EXERCISE BRIEF => Show all lines from the listing below that contain "stroma".
——
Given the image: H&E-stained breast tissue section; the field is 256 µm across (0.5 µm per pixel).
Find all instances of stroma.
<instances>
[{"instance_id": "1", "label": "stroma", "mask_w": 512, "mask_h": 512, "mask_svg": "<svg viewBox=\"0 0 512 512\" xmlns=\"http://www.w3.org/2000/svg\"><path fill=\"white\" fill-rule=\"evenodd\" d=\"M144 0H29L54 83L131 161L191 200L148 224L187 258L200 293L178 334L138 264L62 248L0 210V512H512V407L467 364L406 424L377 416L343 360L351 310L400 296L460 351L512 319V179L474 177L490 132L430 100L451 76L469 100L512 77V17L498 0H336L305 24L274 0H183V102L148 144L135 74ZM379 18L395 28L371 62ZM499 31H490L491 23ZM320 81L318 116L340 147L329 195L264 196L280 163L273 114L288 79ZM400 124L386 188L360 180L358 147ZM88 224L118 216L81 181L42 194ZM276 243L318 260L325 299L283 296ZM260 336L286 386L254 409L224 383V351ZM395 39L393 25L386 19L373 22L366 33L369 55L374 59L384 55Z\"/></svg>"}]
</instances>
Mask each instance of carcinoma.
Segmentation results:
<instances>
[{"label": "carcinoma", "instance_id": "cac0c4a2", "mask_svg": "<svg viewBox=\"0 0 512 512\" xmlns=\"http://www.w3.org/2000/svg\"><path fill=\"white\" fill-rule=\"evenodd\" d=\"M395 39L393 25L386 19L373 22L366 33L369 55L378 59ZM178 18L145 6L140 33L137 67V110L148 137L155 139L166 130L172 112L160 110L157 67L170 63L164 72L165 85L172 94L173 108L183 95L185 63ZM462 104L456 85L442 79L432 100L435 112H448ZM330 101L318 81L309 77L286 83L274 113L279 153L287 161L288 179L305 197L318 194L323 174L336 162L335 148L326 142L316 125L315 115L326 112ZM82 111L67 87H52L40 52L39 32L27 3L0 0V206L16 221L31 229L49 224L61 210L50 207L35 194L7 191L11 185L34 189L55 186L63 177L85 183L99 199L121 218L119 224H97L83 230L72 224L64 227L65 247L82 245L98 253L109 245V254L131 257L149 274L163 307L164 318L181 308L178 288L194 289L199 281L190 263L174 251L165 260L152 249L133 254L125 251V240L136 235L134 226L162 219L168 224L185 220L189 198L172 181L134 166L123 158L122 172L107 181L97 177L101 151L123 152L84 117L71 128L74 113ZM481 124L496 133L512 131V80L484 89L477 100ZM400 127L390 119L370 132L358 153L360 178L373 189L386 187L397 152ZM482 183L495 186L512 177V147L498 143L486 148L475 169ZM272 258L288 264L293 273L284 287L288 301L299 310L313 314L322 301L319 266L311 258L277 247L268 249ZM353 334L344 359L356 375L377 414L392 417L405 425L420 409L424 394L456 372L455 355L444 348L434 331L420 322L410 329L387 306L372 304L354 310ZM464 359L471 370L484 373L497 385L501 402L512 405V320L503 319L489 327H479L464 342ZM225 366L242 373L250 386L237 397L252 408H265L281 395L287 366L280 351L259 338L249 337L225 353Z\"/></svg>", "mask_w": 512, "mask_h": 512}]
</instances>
——
OUTPUT FOR THIS EXERCISE =>
Find all instances of stroma.
[{"instance_id": "1", "label": "stroma", "mask_w": 512, "mask_h": 512, "mask_svg": "<svg viewBox=\"0 0 512 512\" xmlns=\"http://www.w3.org/2000/svg\"><path fill=\"white\" fill-rule=\"evenodd\" d=\"M144 0H29L54 83L131 161L191 200L148 224L187 258L200 293L178 334L138 264L62 248L0 210V512H512V407L467 364L406 424L377 416L343 360L351 310L400 296L460 351L512 319V179L474 177L490 132L430 100L451 76L469 100L512 77V17L498 0H336L305 24L274 0H183V102L148 144L135 74ZM379 18L395 28L371 62ZM499 31H490L491 23ZM320 81L318 116L340 147L329 195L264 196L280 163L273 114L288 79ZM400 124L386 188L360 180L358 147ZM88 224L118 216L81 181L42 194ZM276 243L318 260L325 299L283 296ZM260 336L286 386L254 409L224 383V351ZM395 39L393 25L386 19L373 22L366 33L369 55L374 59L384 55Z\"/></svg>"}]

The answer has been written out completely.